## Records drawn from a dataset
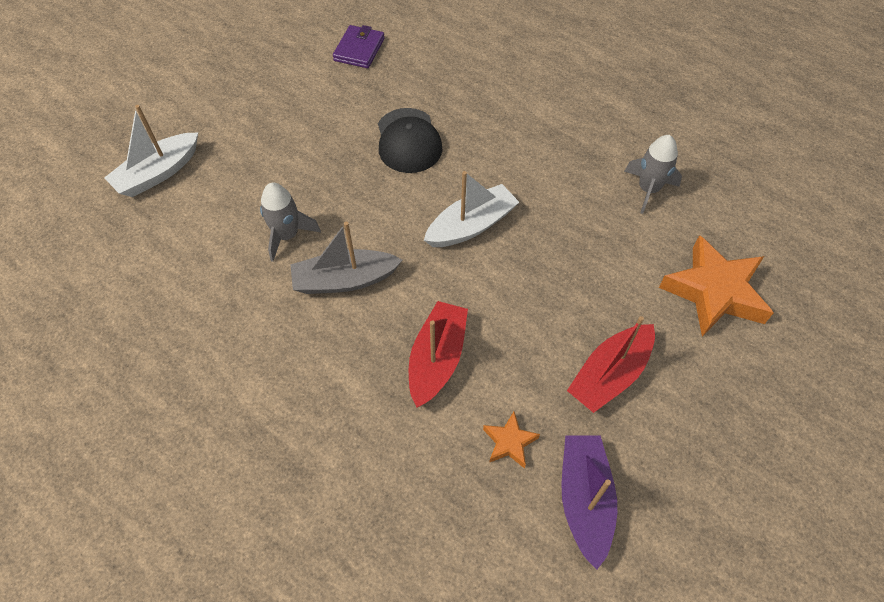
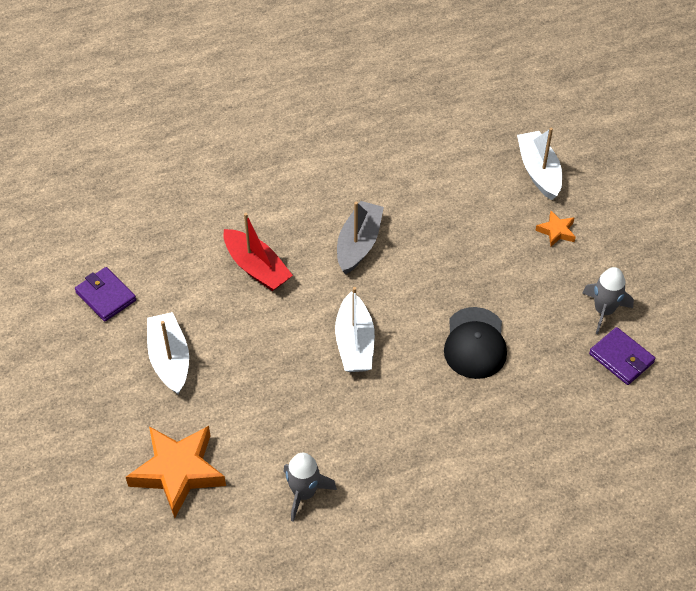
camera: 120 degrees right, 5 degrees down
grey rocket [260,183,321,262] -> grey rocket moved to [582,267,634,334]
black cap [378,108,442,173] -> black cap turned 105 degrees counterclockwise [444,307,507,379]
orange star [483,412,540,469] -> orange star moved to [535,211,576,247]
purple boat [561,435,617,570] -> purple wallet [75,267,136,322]
red boat [567,316,655,413] -> white boat [147,312,189,394]

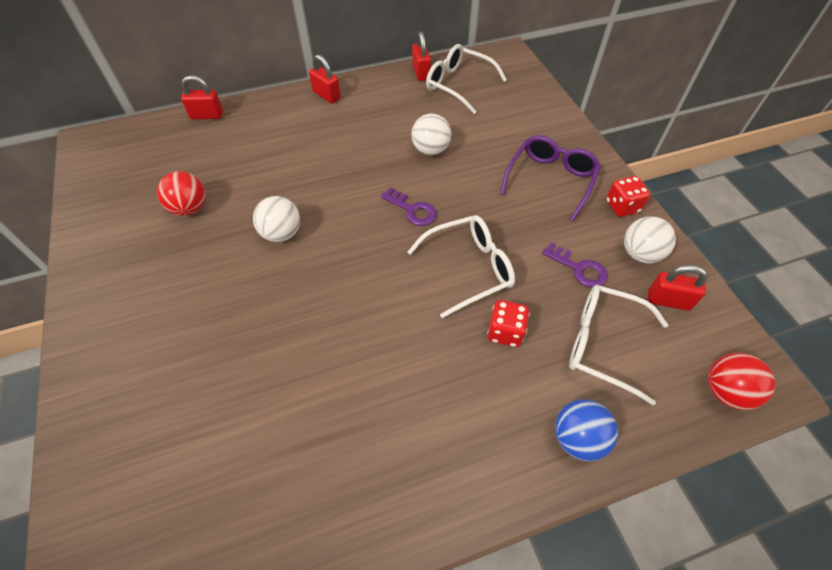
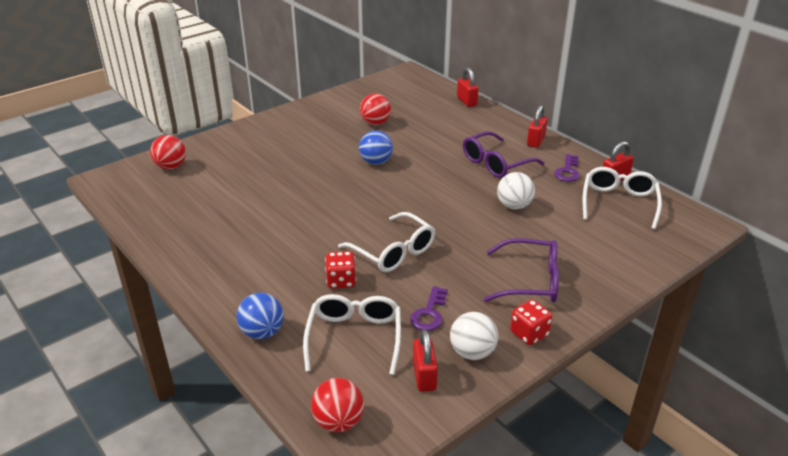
camera: 70 degrees right, 20 degrees down
white ball [253,196,300,242] -> blue ball [359,130,393,165]
purple key [381,187,437,226] -> purple key moved to [554,154,580,182]
none -> red ball [150,135,186,170]
none -> purple glasses [463,131,544,178]

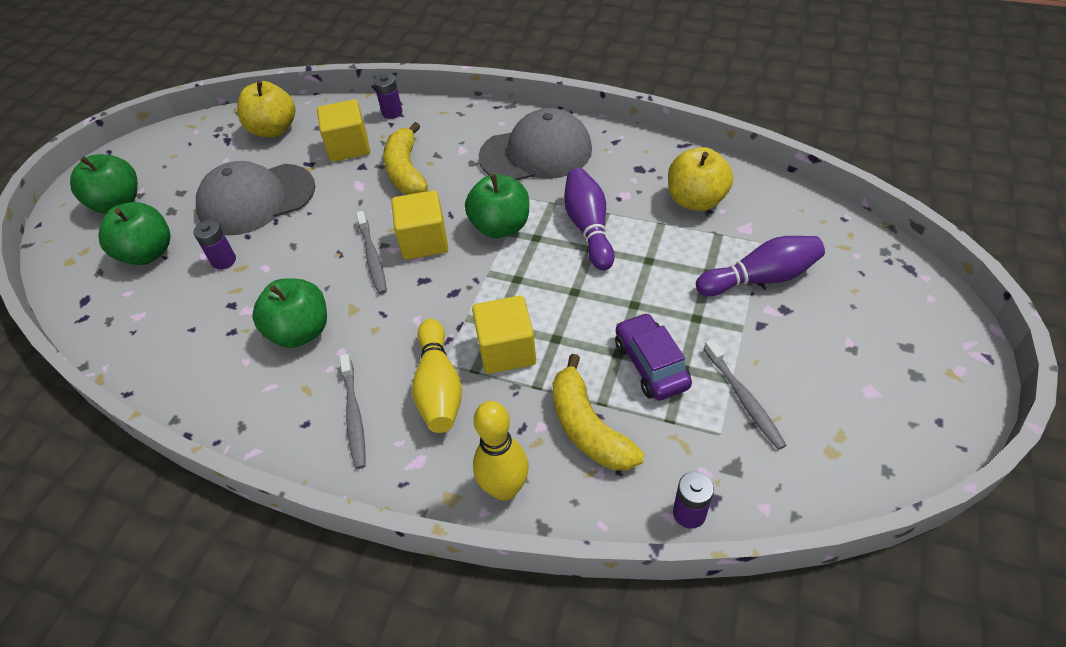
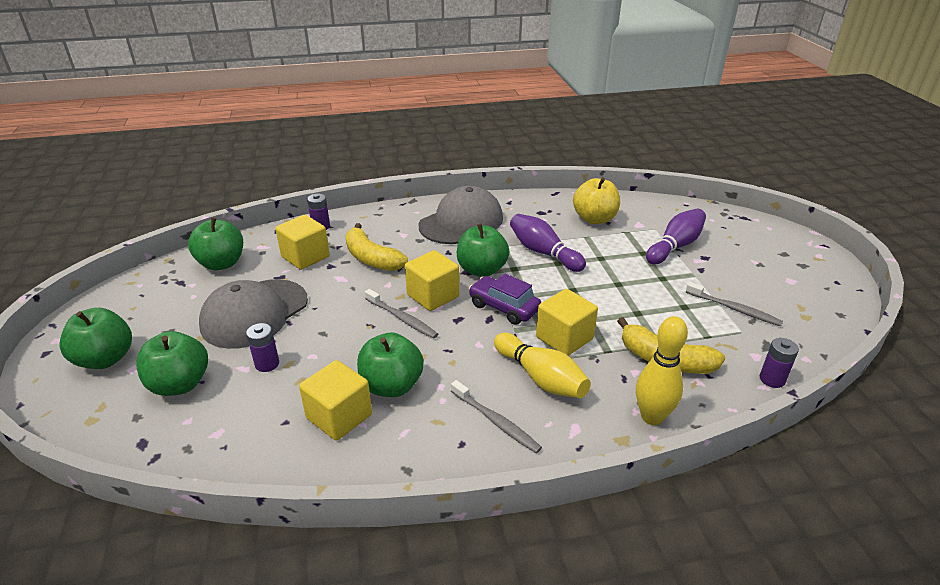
camera: 35 degrees left, 15 degrees down
yellow apple [237,81,295,137] -> green apple [188,218,243,270]
purple car [615,313,692,400] -> purple car moved to [469,274,541,325]
none -> yellow cube [299,360,372,441]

## What is being asked
Starting with the first line of the data, transcribe every line exactly through the one containing "orange star [483,412,540,469]". No pictures go in.

## Solved problem
camera: 120 degrees right, 5 degrees down
grey rocket [260,183,321,262] -> grey rocket moved to [582,267,634,334]
black cap [378,108,442,173] -> black cap turned 105 degrees counterclockwise [444,307,507,379]
orange star [483,412,540,469] -> orange star moved to [535,211,576,247]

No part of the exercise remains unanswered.